**** AVAILABLE DATA ****

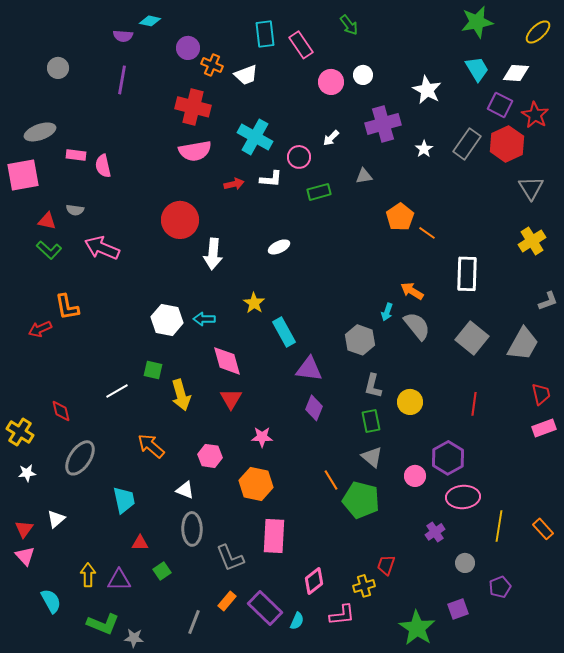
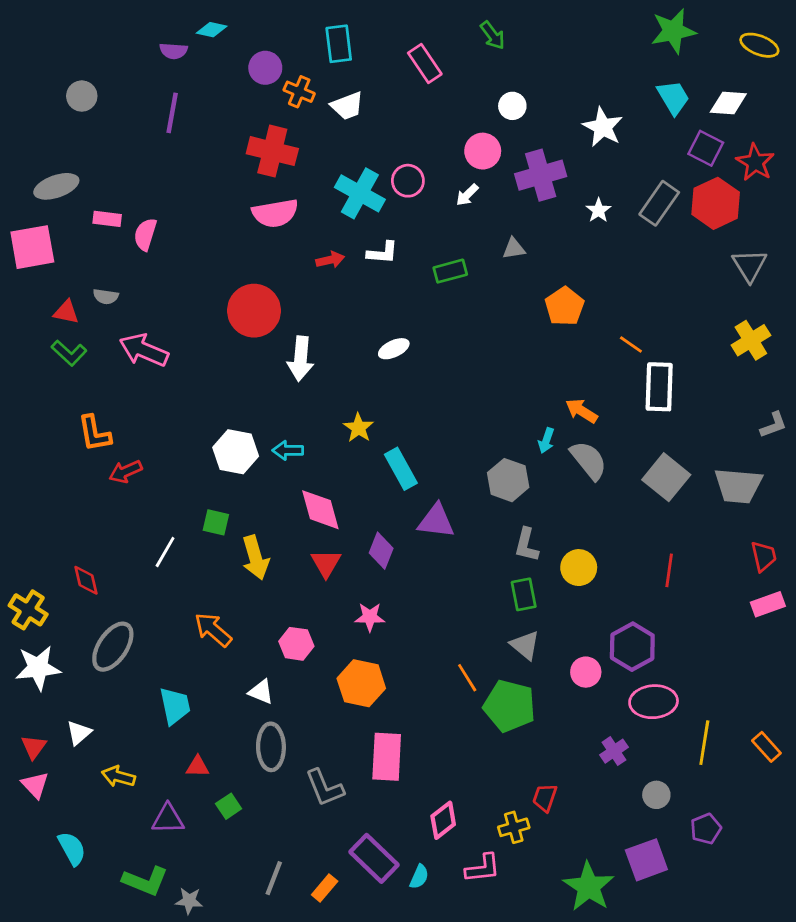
yellow ellipse: (538, 32) -> (759, 45), turned 64
cyan rectangle: (265, 34) -> (339, 44), moved
pink circle: (331, 82) -> (483, 151), moved
pink circle: (299, 157) -> (408, 181), moved
pink semicircle: (103, 166) -> (145, 234), turned 30
orange line: (427, 233) -> (631, 344), moved
red arrow: (40, 329) -> (126, 472), moved
gray trapezoid: (523, 344) -> (738, 486), turned 66
white line: (117, 391) -> (165, 552), turned -30
purple diamond: (314, 408) -> (381, 551), moved
white star: (27, 473) -> (38, 668), size x1.8
yellow arrow: (88, 575) -> (118, 776), moved, turned -75
orange rectangle: (227, 601) -> (325, 888), moved
purple square: (458, 609) -> (646, 860), size x1.4

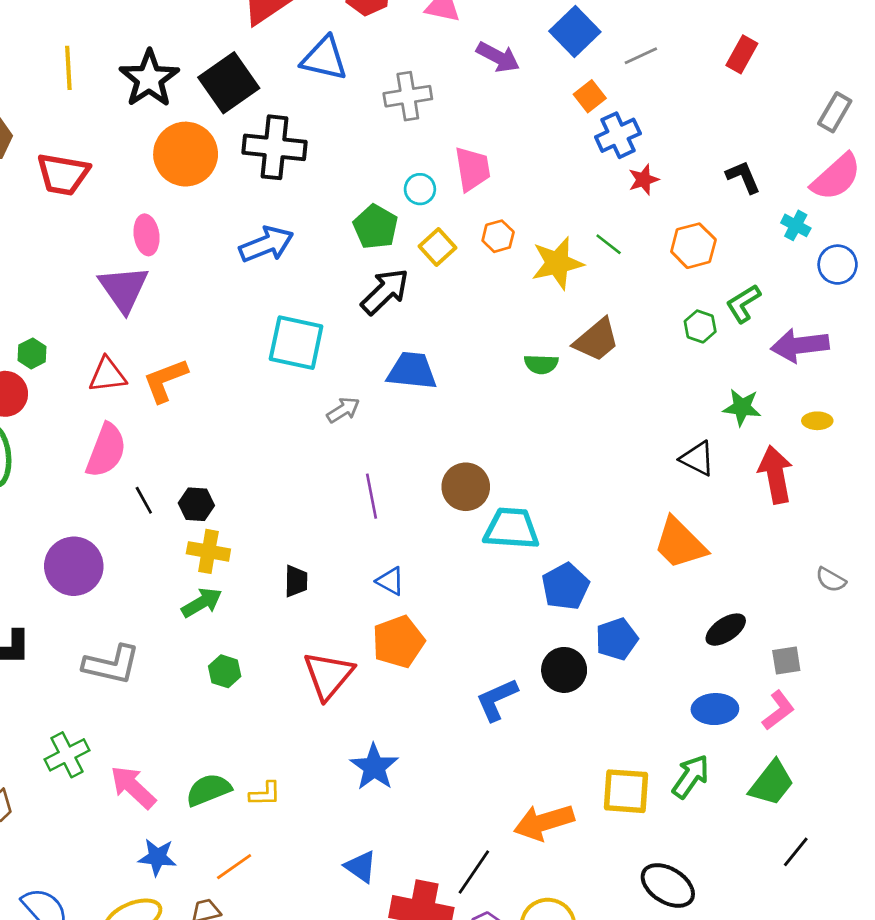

****

- **ACTIVITY**:
Repeat the data exactly as written, but without the pictures.

- **TASK SOLUTION**:
yellow ellipse: (538, 32) -> (759, 45), turned 64
cyan rectangle: (265, 34) -> (339, 44), moved
pink circle: (331, 82) -> (483, 151), moved
pink circle: (299, 157) -> (408, 181), moved
pink semicircle: (103, 166) -> (145, 234), turned 30
orange line: (427, 233) -> (631, 344), moved
red arrow: (40, 329) -> (126, 472), moved
gray trapezoid: (523, 344) -> (738, 486), turned 66
white line: (117, 391) -> (165, 552), turned -30
purple diamond: (314, 408) -> (381, 551), moved
white star: (27, 473) -> (38, 668), size x1.8
yellow arrow: (88, 575) -> (118, 776), moved, turned -75
orange rectangle: (227, 601) -> (325, 888), moved
purple square: (458, 609) -> (646, 860), size x1.4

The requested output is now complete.